■ **Data for this exercise**
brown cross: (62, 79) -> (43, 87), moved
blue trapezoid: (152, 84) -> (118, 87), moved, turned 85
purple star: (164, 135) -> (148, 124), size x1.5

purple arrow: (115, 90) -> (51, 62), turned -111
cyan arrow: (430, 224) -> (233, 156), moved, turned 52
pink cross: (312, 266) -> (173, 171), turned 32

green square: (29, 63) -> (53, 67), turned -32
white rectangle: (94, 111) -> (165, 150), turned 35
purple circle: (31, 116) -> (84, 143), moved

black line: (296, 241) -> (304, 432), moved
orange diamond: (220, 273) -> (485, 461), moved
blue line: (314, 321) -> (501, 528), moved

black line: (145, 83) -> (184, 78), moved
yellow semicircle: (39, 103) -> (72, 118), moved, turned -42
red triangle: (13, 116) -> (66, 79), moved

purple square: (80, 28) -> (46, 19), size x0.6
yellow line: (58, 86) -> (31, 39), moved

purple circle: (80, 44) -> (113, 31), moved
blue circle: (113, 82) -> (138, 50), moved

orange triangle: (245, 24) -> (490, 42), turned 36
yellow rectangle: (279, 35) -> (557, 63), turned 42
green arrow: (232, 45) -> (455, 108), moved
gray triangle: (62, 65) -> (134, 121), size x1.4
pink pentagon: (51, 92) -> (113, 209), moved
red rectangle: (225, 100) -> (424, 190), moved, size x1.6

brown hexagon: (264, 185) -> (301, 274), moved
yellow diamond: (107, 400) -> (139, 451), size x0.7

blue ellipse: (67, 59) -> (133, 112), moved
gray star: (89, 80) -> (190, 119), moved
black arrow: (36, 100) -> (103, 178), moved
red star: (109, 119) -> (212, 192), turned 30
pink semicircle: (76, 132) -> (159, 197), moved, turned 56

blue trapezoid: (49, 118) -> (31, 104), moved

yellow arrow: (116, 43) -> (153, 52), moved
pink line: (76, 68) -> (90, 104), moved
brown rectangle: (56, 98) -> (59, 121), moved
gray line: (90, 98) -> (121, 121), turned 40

■ **Brief**
Transcribe the records above exactly, beginning at the line that contains "blue trapezoid: (152, 84)" and ending with the line that contains "red rectangle: (225, 100)", both included, and nothing else.

■ **Exercise answer**
blue trapezoid: (152, 84) -> (118, 87), moved, turned 85
purple star: (164, 135) -> (148, 124), size x1.5

purple arrow: (115, 90) -> (51, 62), turned -111
cyan arrow: (430, 224) -> (233, 156), moved, turned 52
pink cross: (312, 266) -> (173, 171), turned 32

green square: (29, 63) -> (53, 67), turned -32
white rectangle: (94, 111) -> (165, 150), turned 35
purple circle: (31, 116) -> (84, 143), moved

black line: (296, 241) -> (304, 432), moved
orange diamond: (220, 273) -> (485, 461), moved
blue line: (314, 321) -> (501, 528), moved

black line: (145, 83) -> (184, 78), moved
yellow semicircle: (39, 103) -> (72, 118), moved, turned -42
red triangle: (13, 116) -> (66, 79), moved

purple square: (80, 28) -> (46, 19), size x0.6
yellow line: (58, 86) -> (31, 39), moved

purple circle: (80, 44) -> (113, 31), moved
blue circle: (113, 82) -> (138, 50), moved

orange triangle: (245, 24) -> (490, 42), turned 36
yellow rectangle: (279, 35) -> (557, 63), turned 42
green arrow: (232, 45) -> (455, 108), moved
gray triangle: (62, 65) -> (134, 121), size x1.4
pink pentagon: (51, 92) -> (113, 209), moved
red rectangle: (225, 100) -> (424, 190), moved, size x1.6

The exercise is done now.